- _Task to complete_: Please copy out the rows from the line containing "67: 12:33 -> 5:33" through the line containing "22: none -> 18:35", both included, and leave the picture lines out of your answer.

- _Source material_:

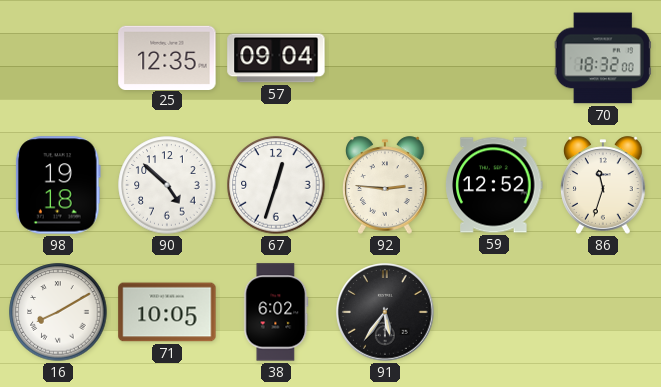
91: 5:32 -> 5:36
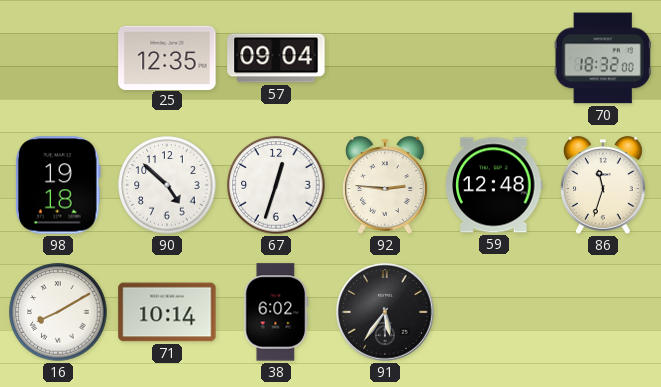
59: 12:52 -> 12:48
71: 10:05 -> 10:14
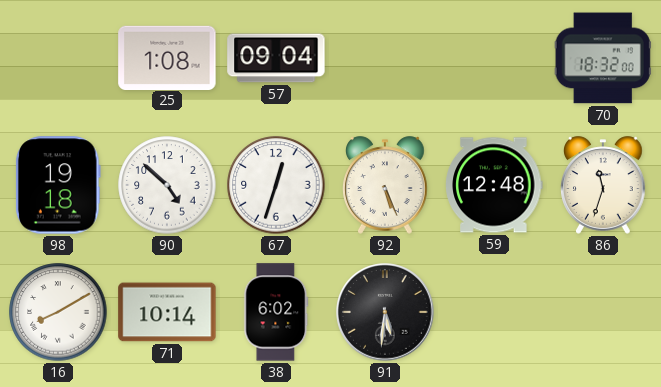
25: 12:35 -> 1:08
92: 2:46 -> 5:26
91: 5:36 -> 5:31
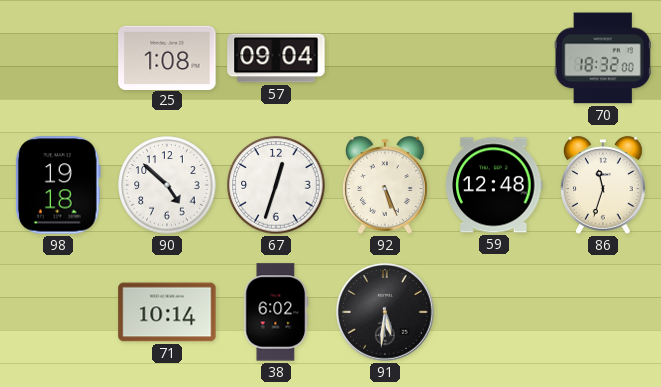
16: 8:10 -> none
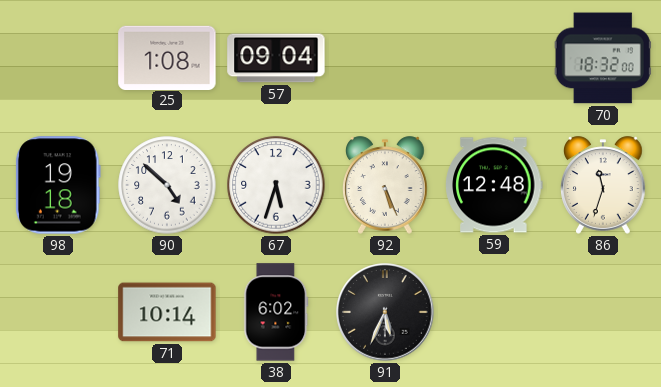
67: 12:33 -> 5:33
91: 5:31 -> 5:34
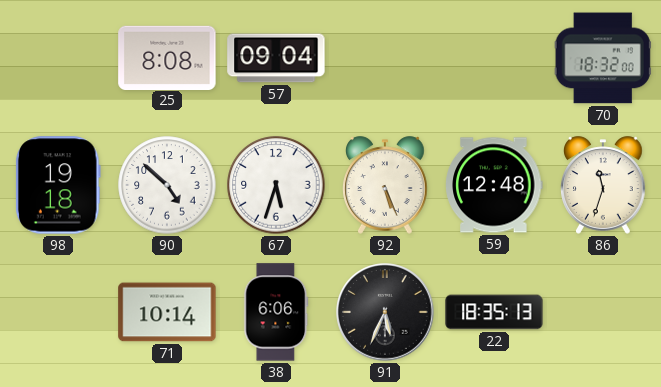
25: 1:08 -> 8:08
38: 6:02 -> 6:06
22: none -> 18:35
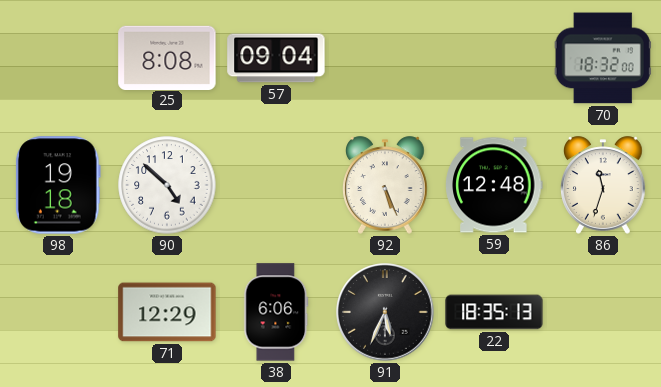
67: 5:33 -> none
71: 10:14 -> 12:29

* * *

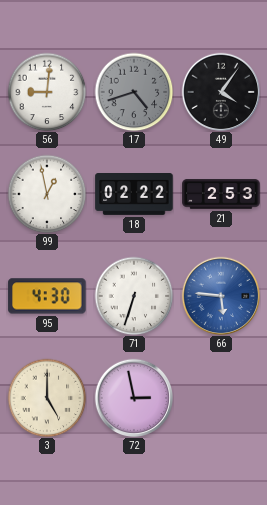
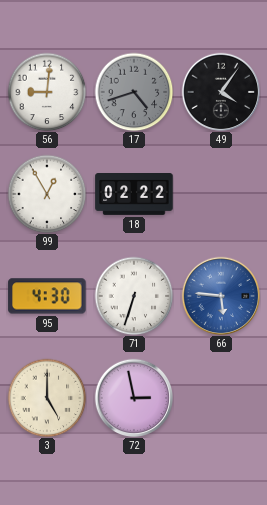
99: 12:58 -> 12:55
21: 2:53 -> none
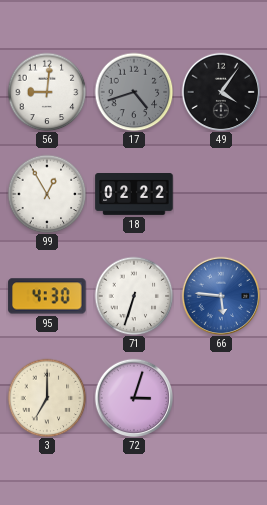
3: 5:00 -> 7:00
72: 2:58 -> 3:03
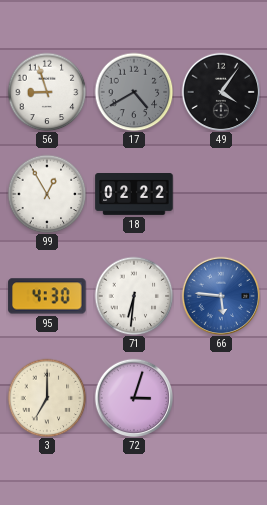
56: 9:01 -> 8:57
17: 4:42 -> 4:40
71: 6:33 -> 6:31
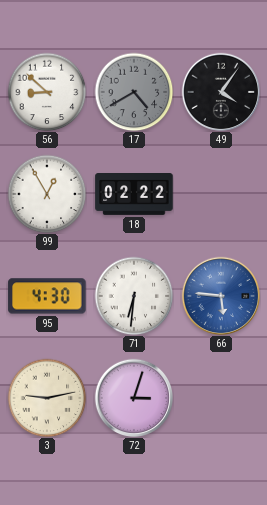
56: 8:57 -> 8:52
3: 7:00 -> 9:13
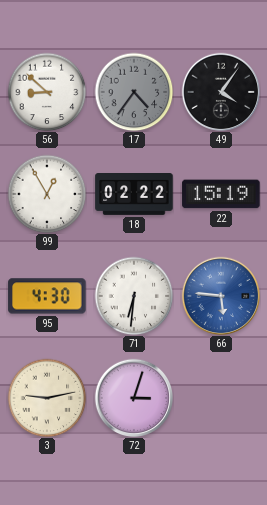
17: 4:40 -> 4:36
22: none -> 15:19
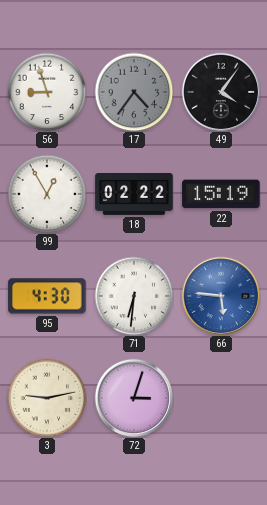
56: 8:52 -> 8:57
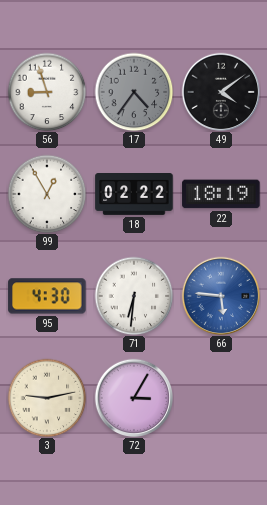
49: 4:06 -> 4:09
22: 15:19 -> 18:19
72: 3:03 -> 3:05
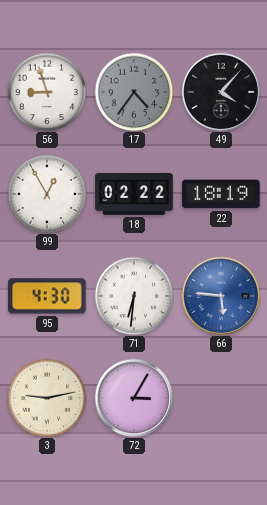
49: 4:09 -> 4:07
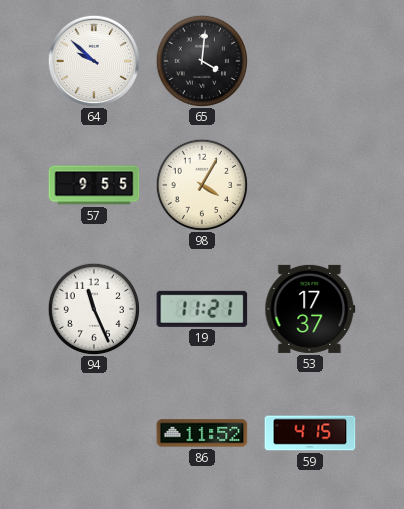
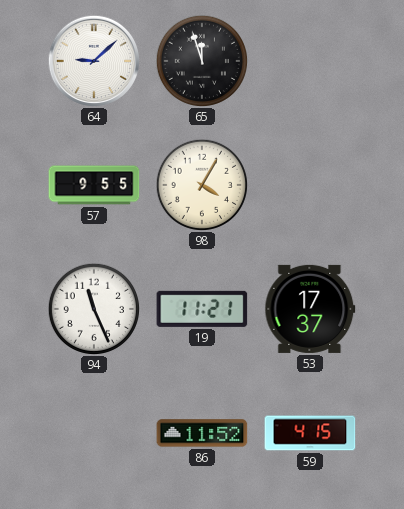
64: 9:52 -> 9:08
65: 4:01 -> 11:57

- _Completed task_:
67: 12:33 -> 5:33
91: 5:31 -> 5:34
25: 1:08 -> 8:08
38: 6:02 -> 6:06
22: none -> 18:35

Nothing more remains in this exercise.